- [WHAT NEEDS TO BE DONE] Copy each line that includes the string "pentagon" from the material into your answer.

- [DATA SUPPLIED]
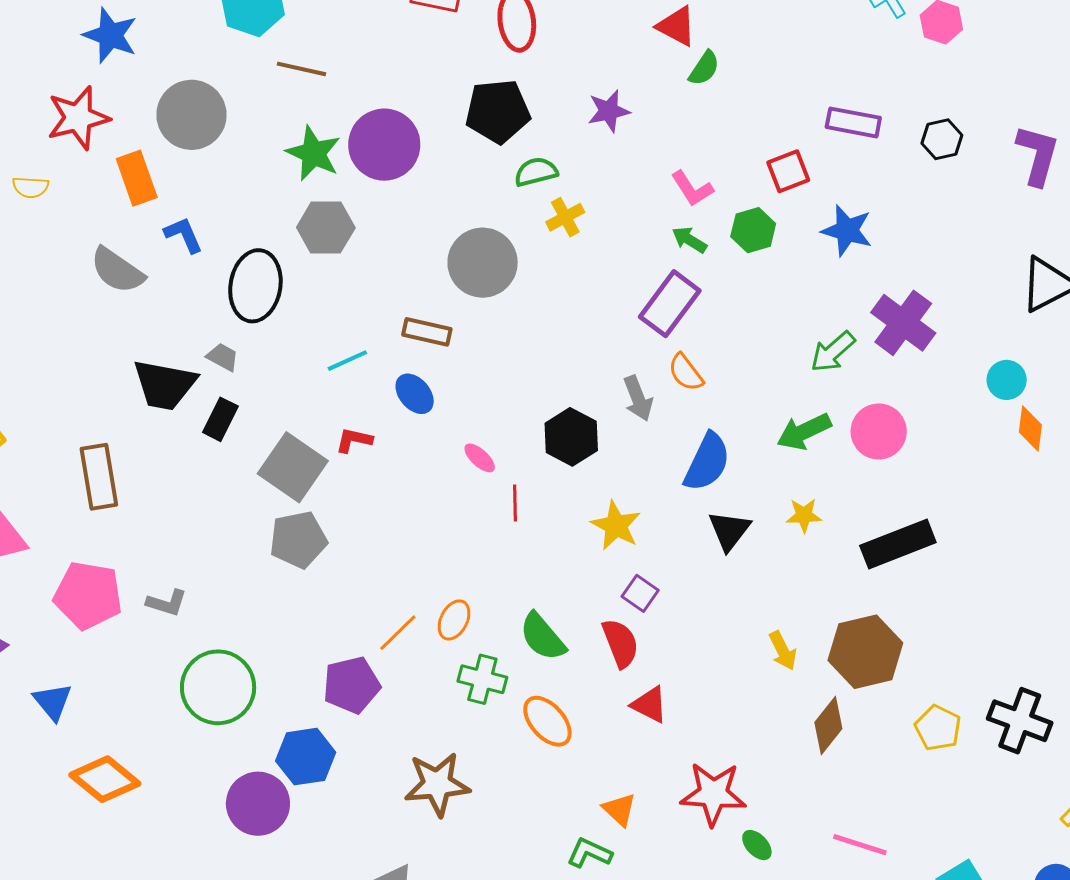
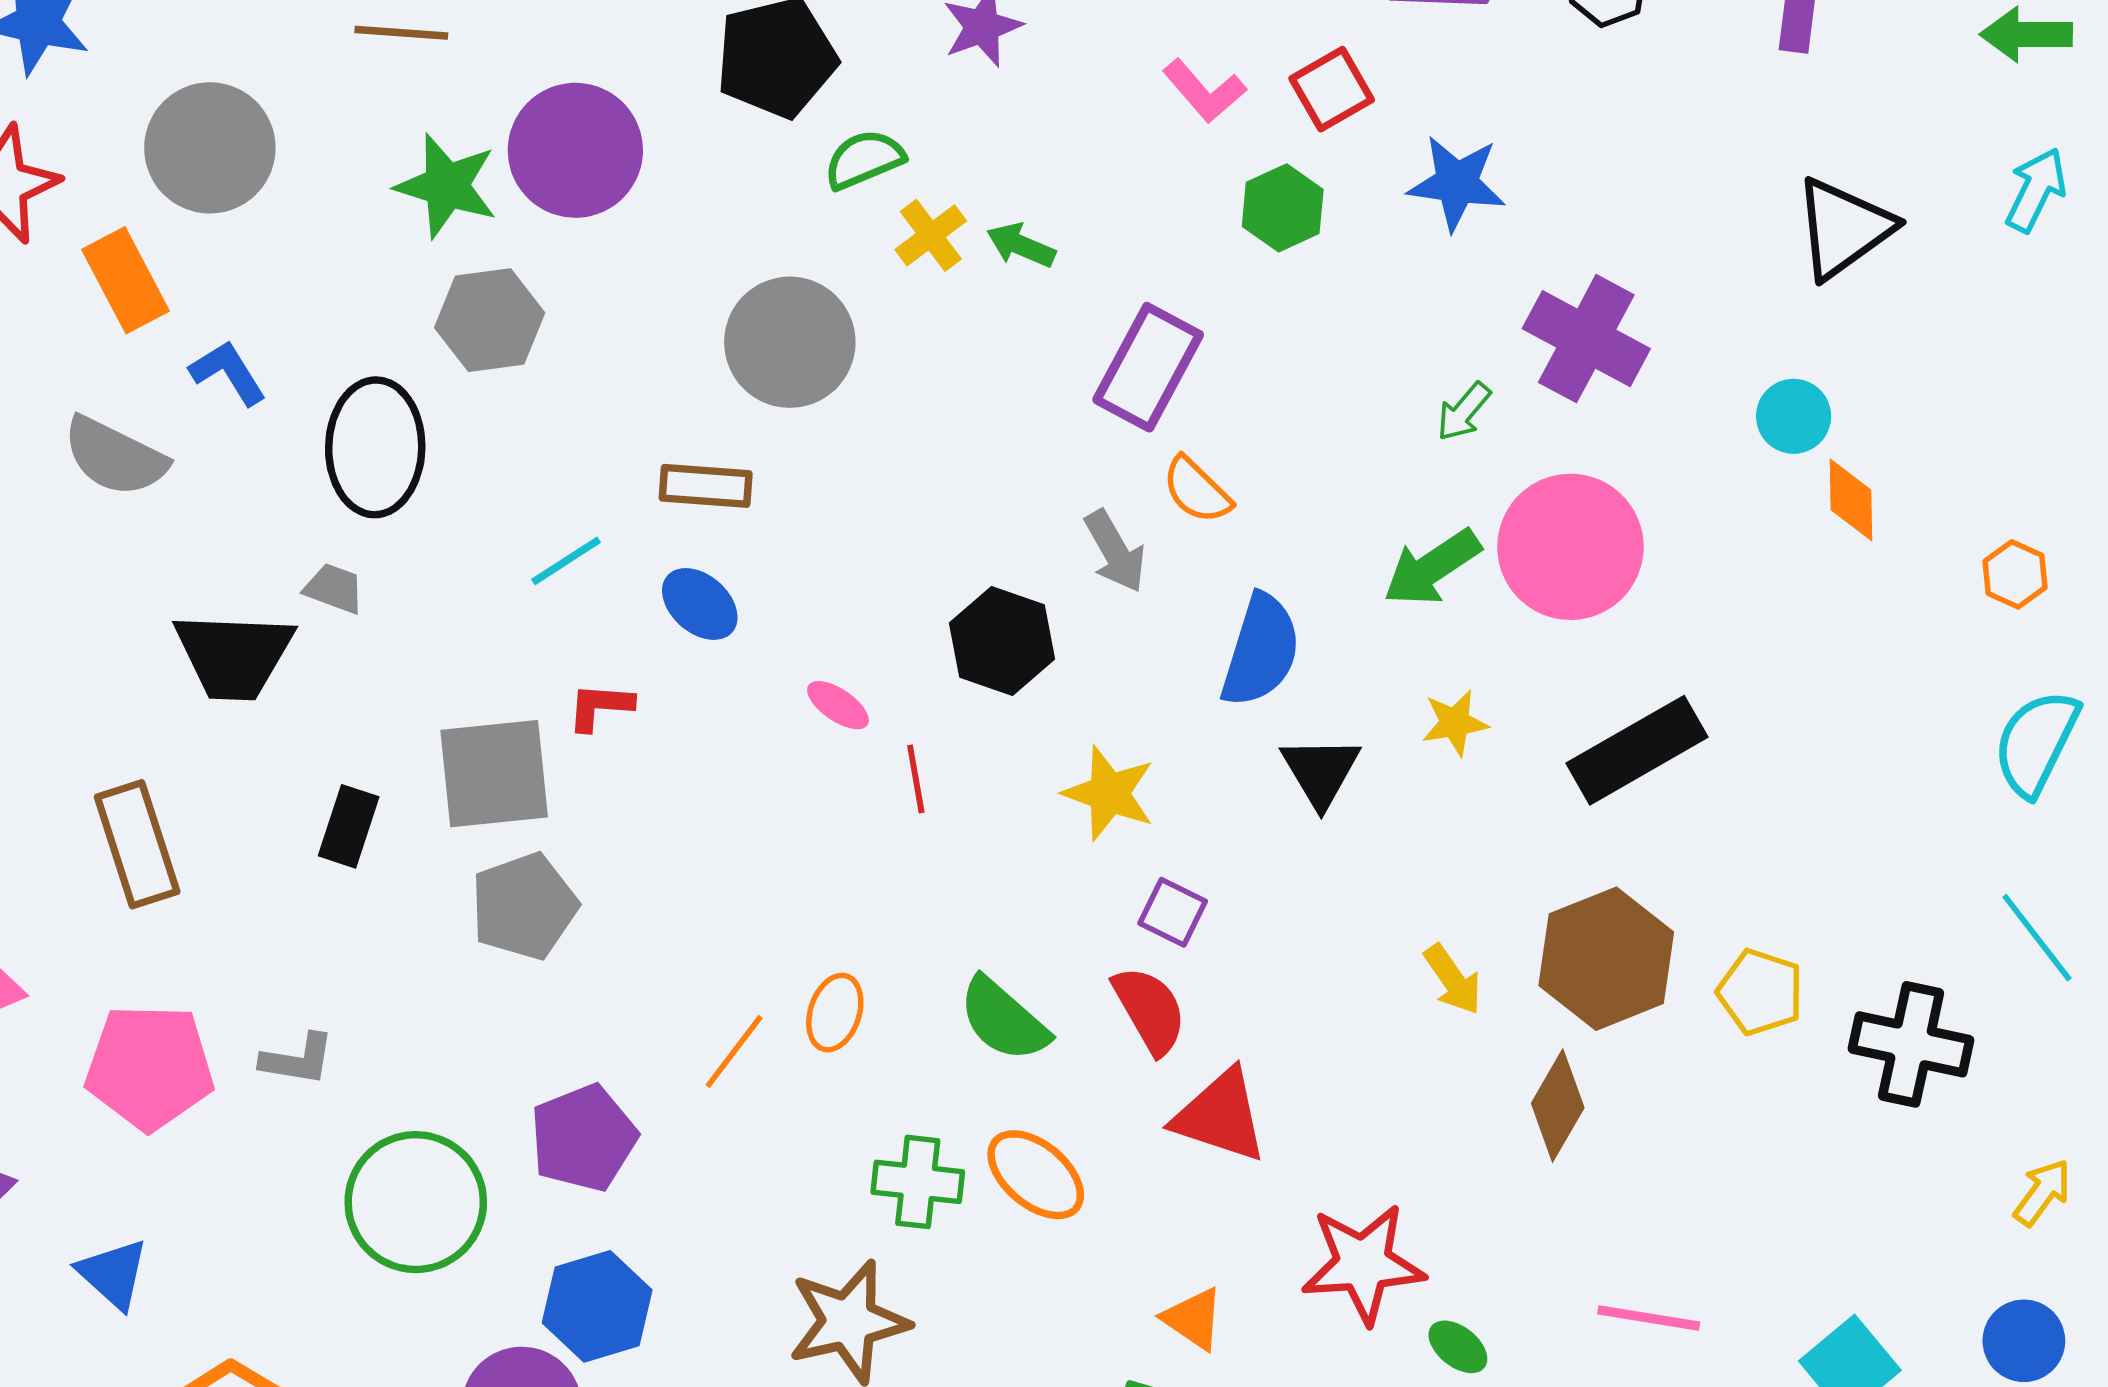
pink L-shape: (692, 189) -> (1204, 91), moved
green arrow: (689, 240) -> (1021, 245), moved
green arrow: (833, 352) -> (1464, 412), size x0.7
black rectangle: (220, 419) -> (349, 826), moved
pink circle: (879, 431) -> (1570, 547), size x1.4
gray square: (293, 467) -> (494, 774), turned -32
green cross: (482, 679) -> (918, 1182), moved
purple pentagon: (351, 685) -> (584, 1138), moved
red triangle: (650, 705) -> (1220, 1116), size x1.4
yellow pentagon: (938, 728) -> (1760, 992), moved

- [TASK SOLUTION]
purple pentagon: (351, 685) -> (584, 1138), moved
yellow pentagon: (938, 728) -> (1760, 992), moved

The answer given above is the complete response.